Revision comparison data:
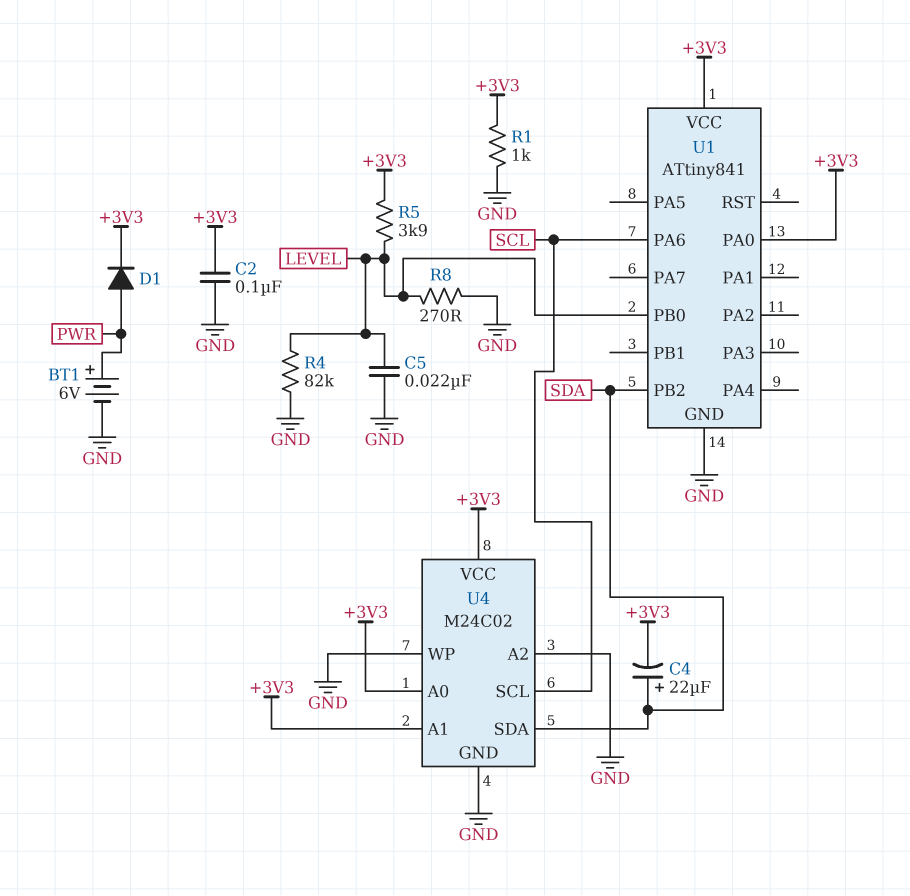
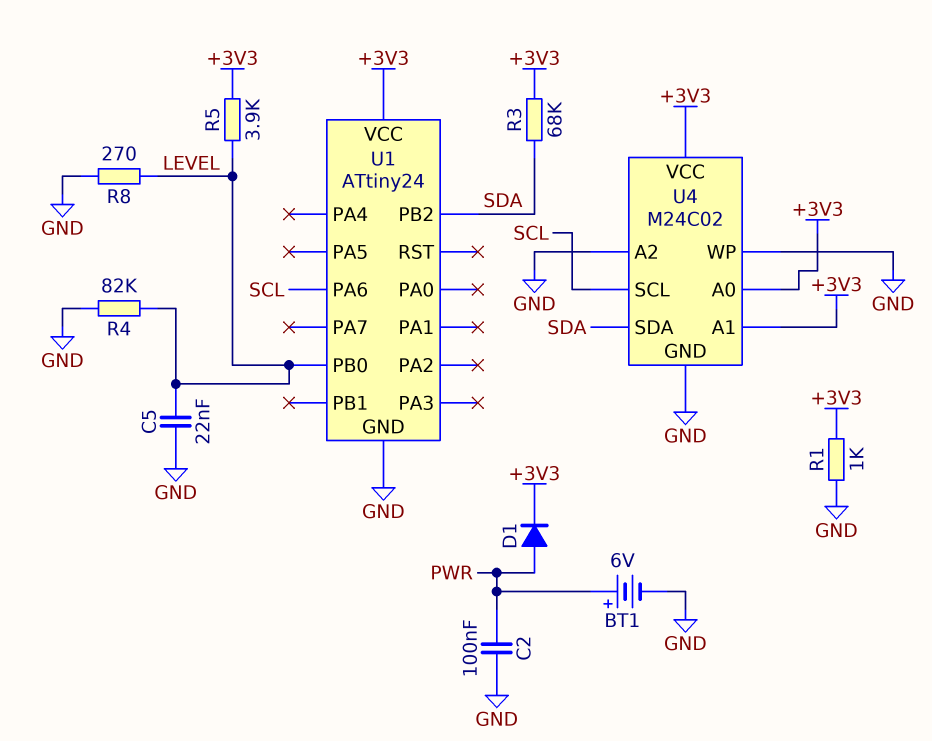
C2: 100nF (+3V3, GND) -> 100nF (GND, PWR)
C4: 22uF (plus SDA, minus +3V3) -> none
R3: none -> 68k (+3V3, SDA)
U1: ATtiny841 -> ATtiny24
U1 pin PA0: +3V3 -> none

--

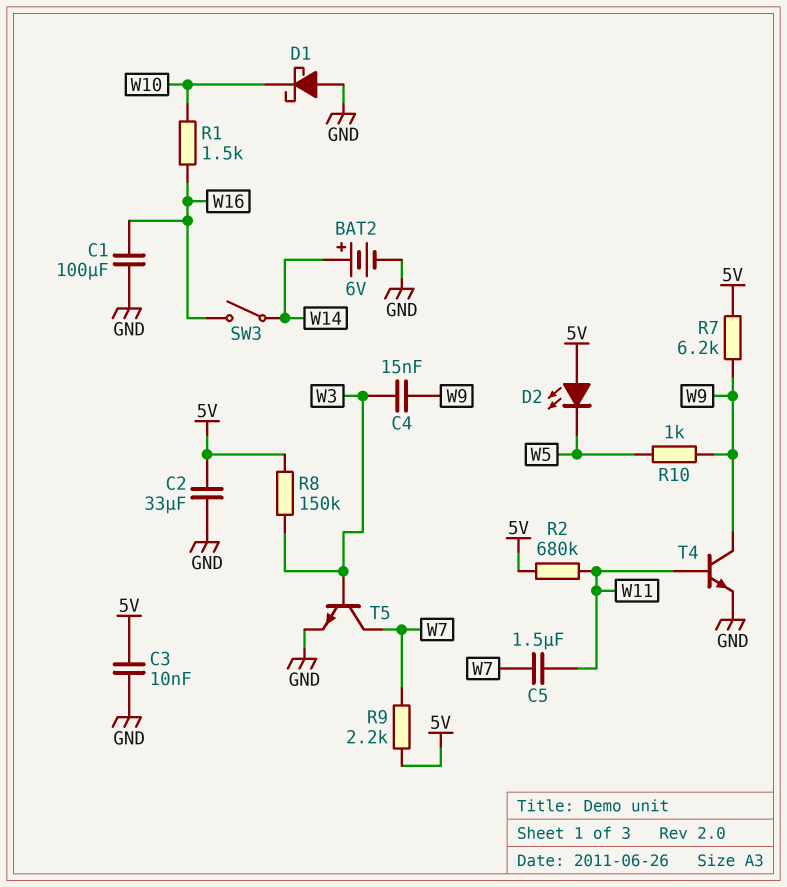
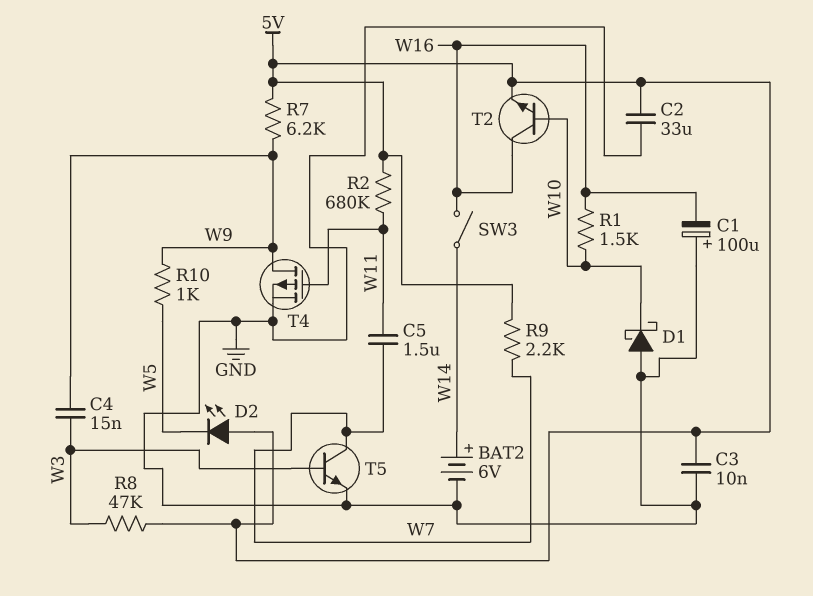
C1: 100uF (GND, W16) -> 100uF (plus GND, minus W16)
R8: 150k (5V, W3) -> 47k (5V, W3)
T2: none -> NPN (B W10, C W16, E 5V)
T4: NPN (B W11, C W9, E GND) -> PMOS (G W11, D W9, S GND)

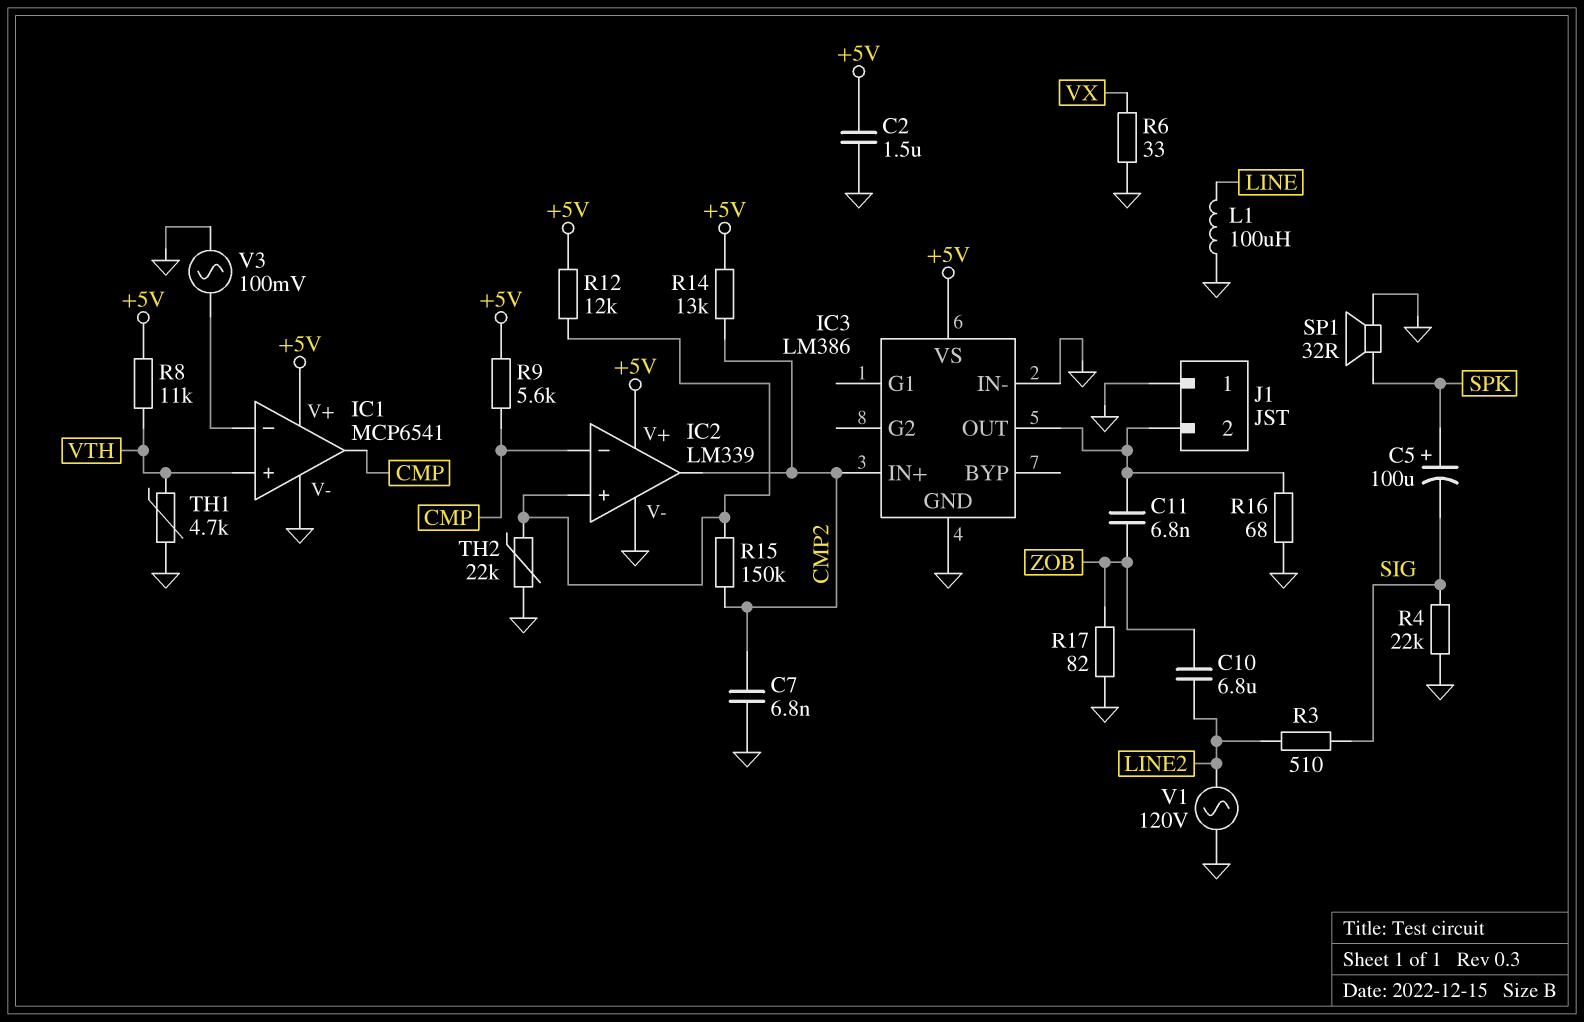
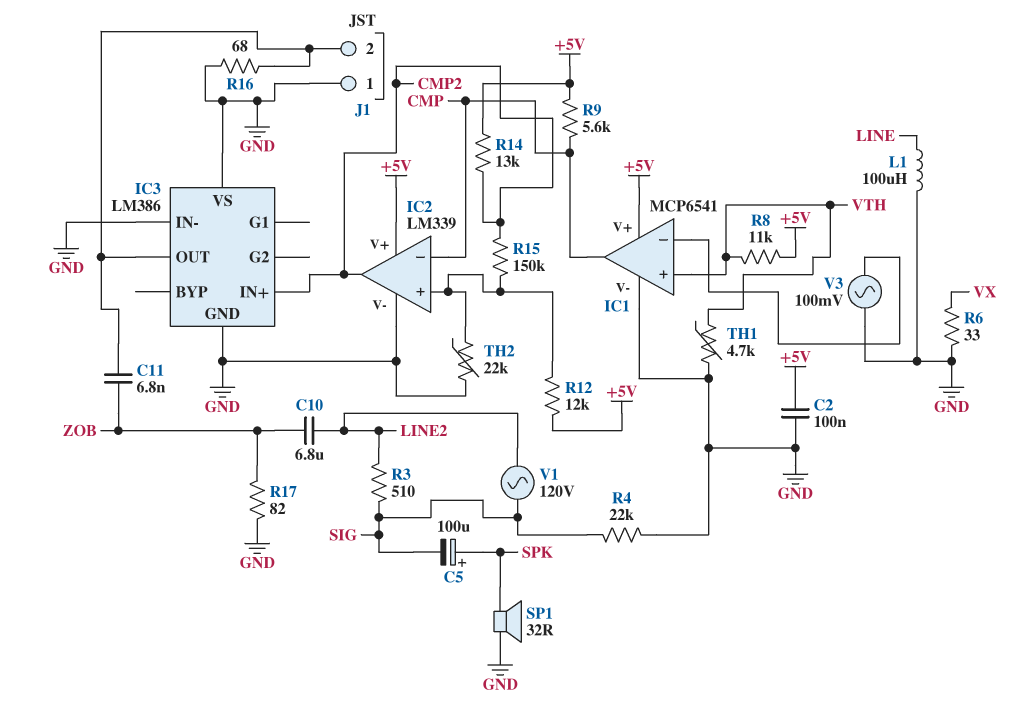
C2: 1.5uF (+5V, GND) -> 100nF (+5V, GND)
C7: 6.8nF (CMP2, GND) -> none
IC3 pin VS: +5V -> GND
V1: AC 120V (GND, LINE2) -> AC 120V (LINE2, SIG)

WHAT IS REQUIRED:
When copying from the data above, print only the lines from the line containing "R8: 150k (5V, W3) -> 47k (5V, W3)" to the line containing "V1: AC 120V", exactly, and leave the pictures out.

TASK RESULT:
R8: 150k (5V, W3) -> 47k (5V, W3)
T2: none -> NPN (B W10, C W16, E 5V)
T4: NPN (B W11, C W9, E GND) -> PMOS (G W11, D W9, S GND)

C2: 1.5uF (+5V, GND) -> 100nF (+5V, GND)
C7: 6.8nF (CMP2, GND) -> none
IC3 pin VS: +5V -> GND
V1: AC 120V (GND, LINE2) -> AC 120V (LINE2, SIG)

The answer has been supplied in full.